Write out every record below exactly as it appears, omitting the pictures.

------------------------

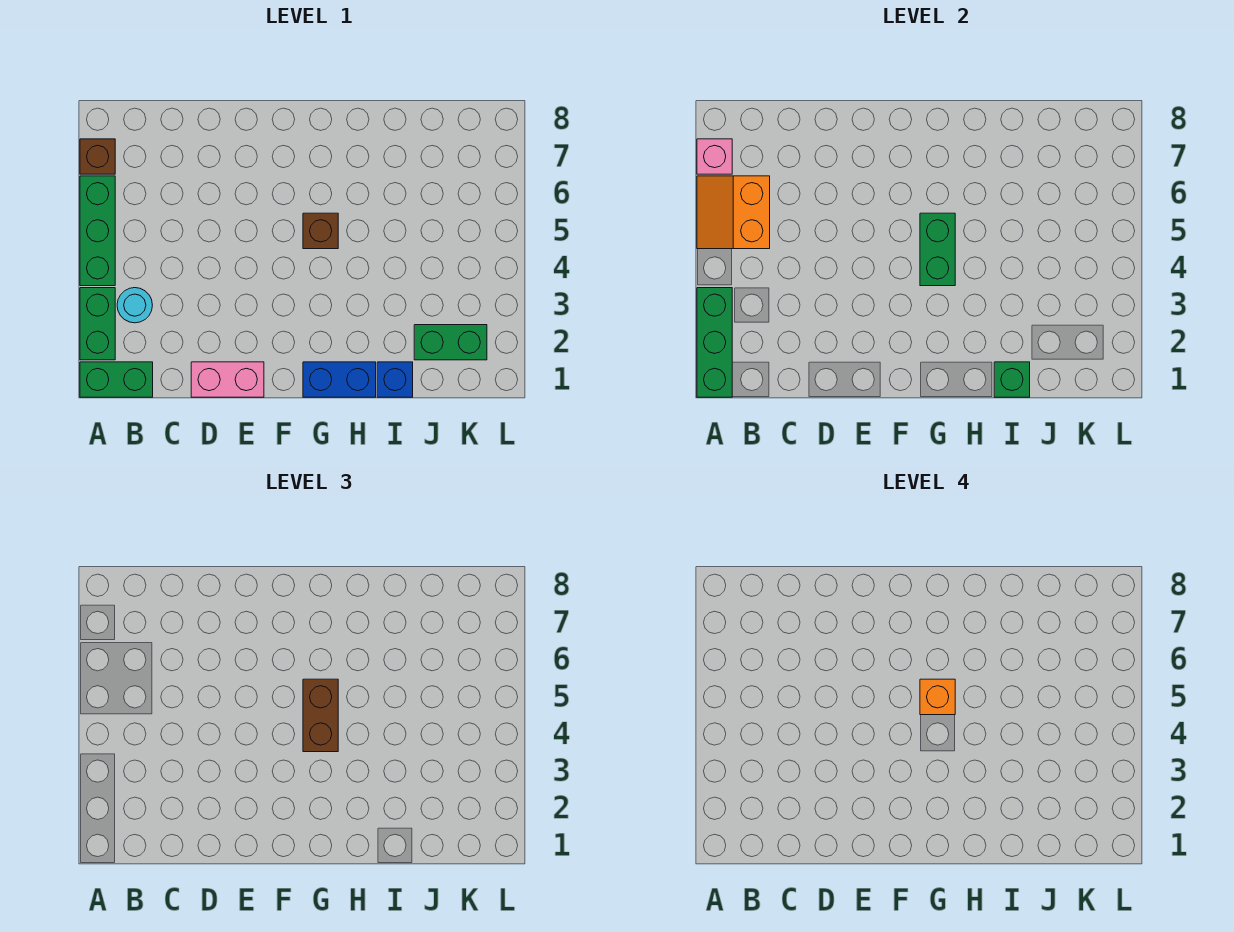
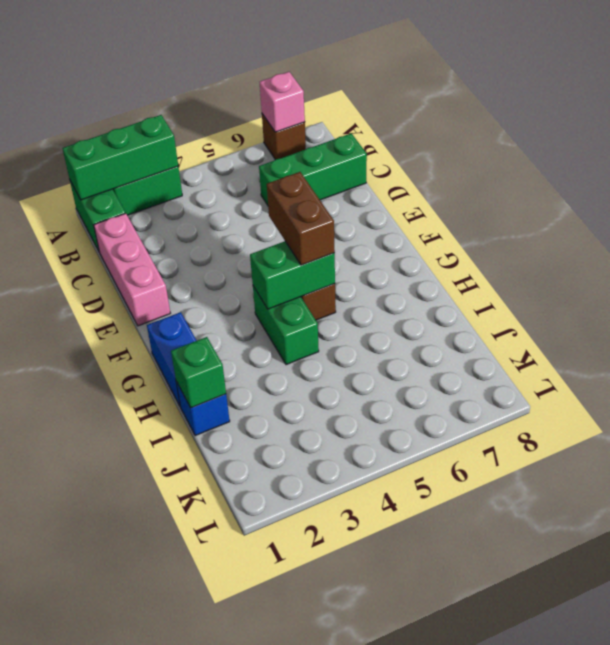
green 1x3 brick [80,176,115,286] -> green 1x3 brick moved to [259,133,367,205]
orange 2x2 slope [697,176,770,249] -> none
cyan 1x1 round brick [117,288,152,323] -> none
pink 1x2 brick [191,362,264,397] -> pink 1x3 brick [94,213,170,326]
brown 1x2 brick [303,679,338,752] -> brown 1x2 brick turned to [267,172,335,265]
orange 1x1 brick [920,679,955,715] -> none
green 1x2 brick [414,325,487,360] -> green 1x2 brick moved to [253,286,319,365]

------------------------

• Exercise response
green 1x3 brick [80,176,115,286] -> green 1x3 brick moved to [259,133,367,205]
orange 2x2 slope [697,176,770,249] -> none
cyan 1x1 round brick [117,288,152,323] -> none
pink 1x2 brick [191,362,264,397] -> pink 1x3 brick [94,213,170,326]
brown 1x2 brick [303,679,338,752] -> brown 1x2 brick turned to [267,172,335,265]
orange 1x1 brick [920,679,955,715] -> none
green 1x2 brick [414,325,487,360] -> green 1x2 brick moved to [253,286,319,365]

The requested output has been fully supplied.